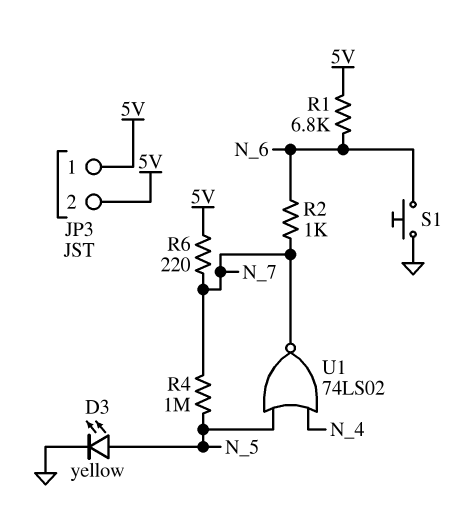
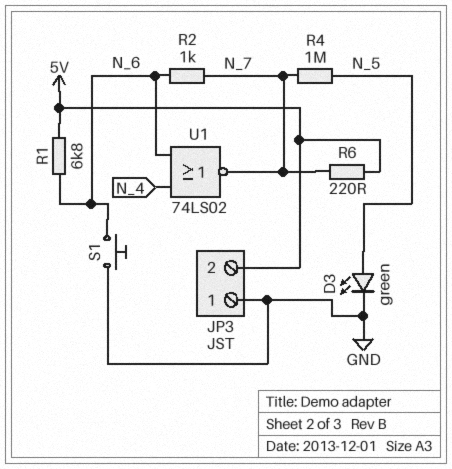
D3: LED yellow (A N_5, K GND) -> LED green (A N_5, K GND)
JP3 pin 1: 5V -> GND
U1: NOR 74LS02 (in N_4, in N_5, out N_7) -> NOR 74LS02 (in N_4, in N_6, out N_7)

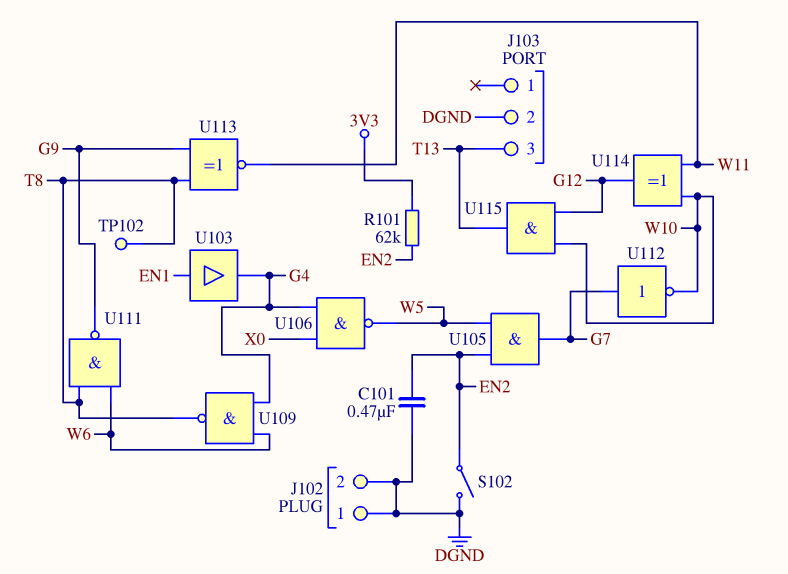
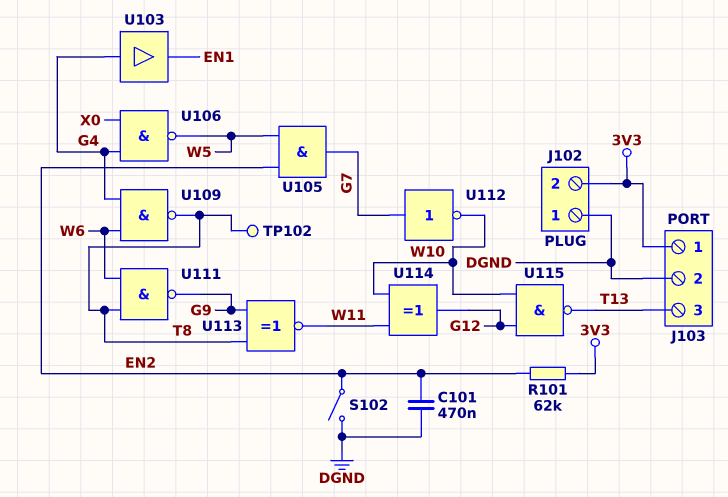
J102 pin 2: DGND -> 3V3
J103 pin 1: none -> 3V3
U103: buffer (in EN1, out G4) -> buffer (in G4, out EN1)
U115: AND (in G12, in W10, out T13) -> NAND (in G12, in W10, out T13)

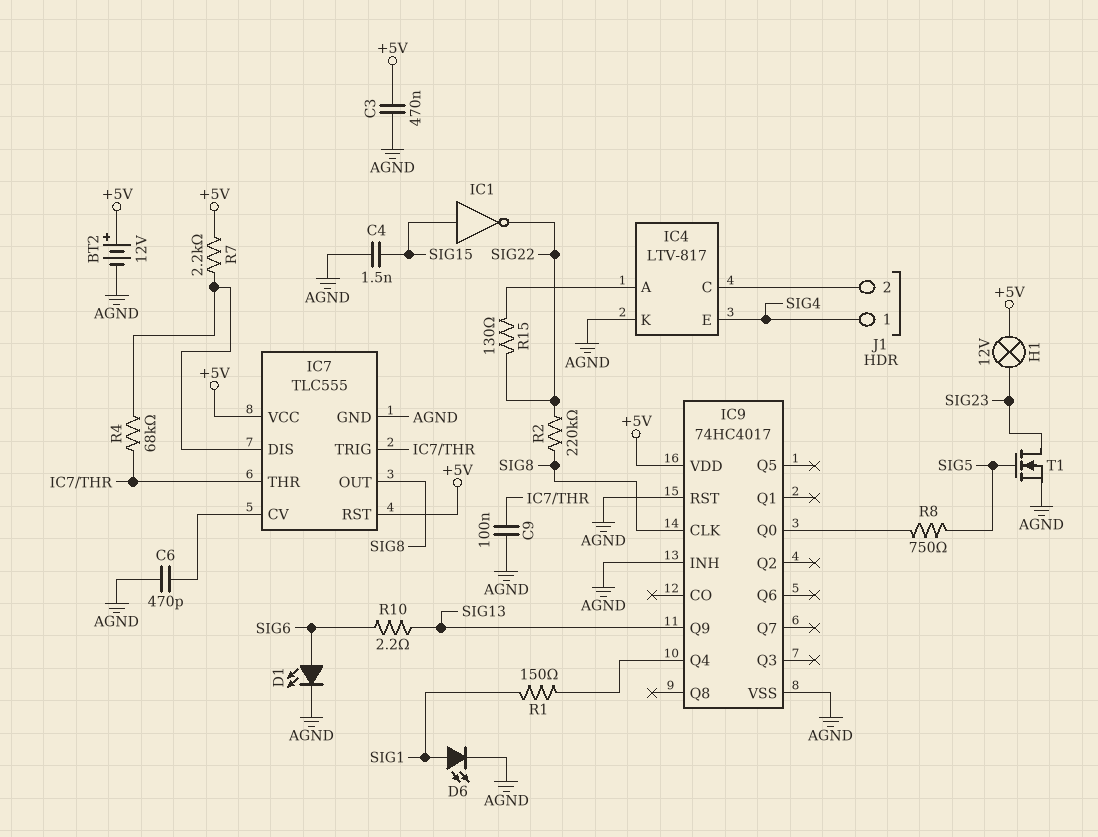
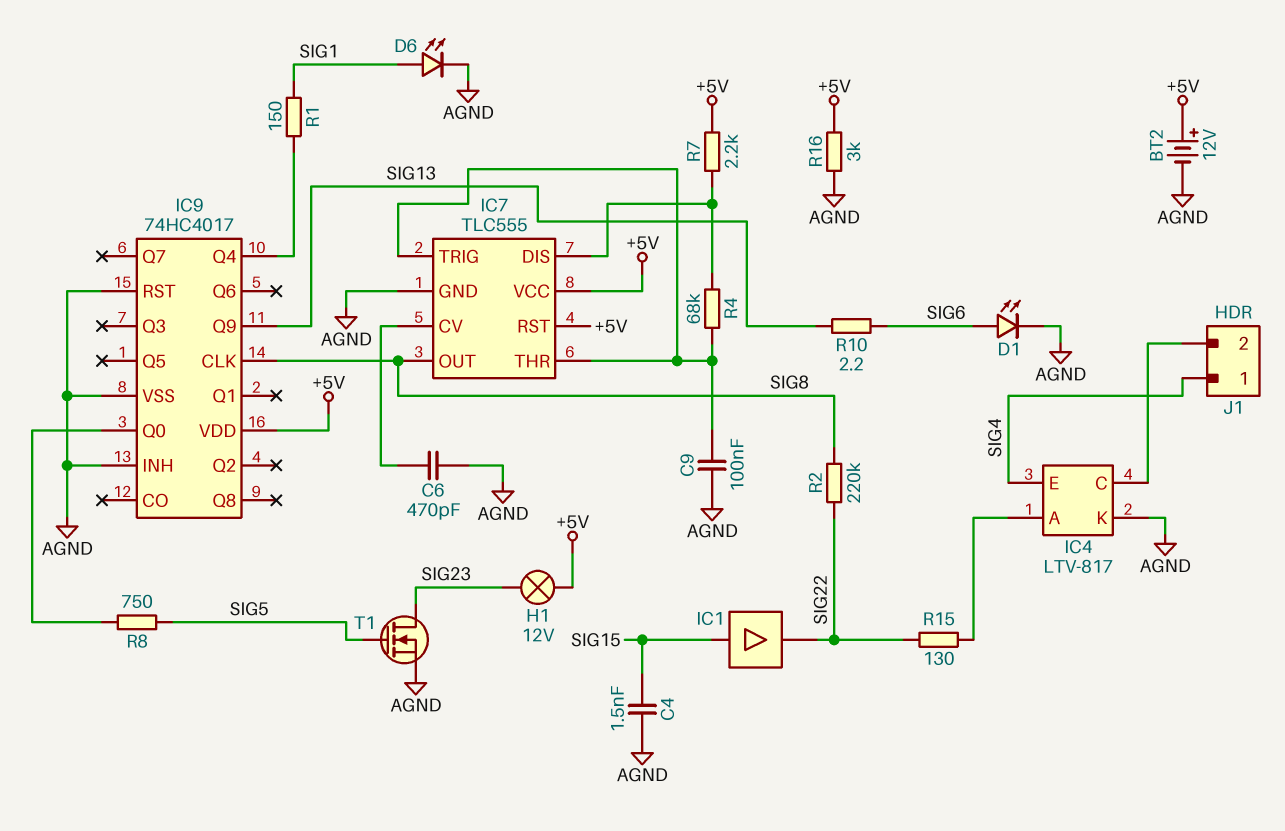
C3: 470nF (+5V, AGND) -> none
IC1: NOT (in SIG15, out SIG22) -> buffer (in SIG15, out SIG22)
R16: none -> 3k (+5V, AGND)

● **PROMPT**:
In the answer, include exactly the lines from the one containing "U103: buffer (in" through the end of the records above and no pictures at all.

● **THE COMPLETED TASK**:
U103: buffer (in EN1, out G4) -> buffer (in G4, out EN1)
U115: AND (in G12, in W10, out T13) -> NAND (in G12, in W10, out T13)

C3: 470nF (+5V, AGND) -> none
IC1: NOT (in SIG15, out SIG22) -> buffer (in SIG15, out SIG22)
R16: none -> 3k (+5V, AGND)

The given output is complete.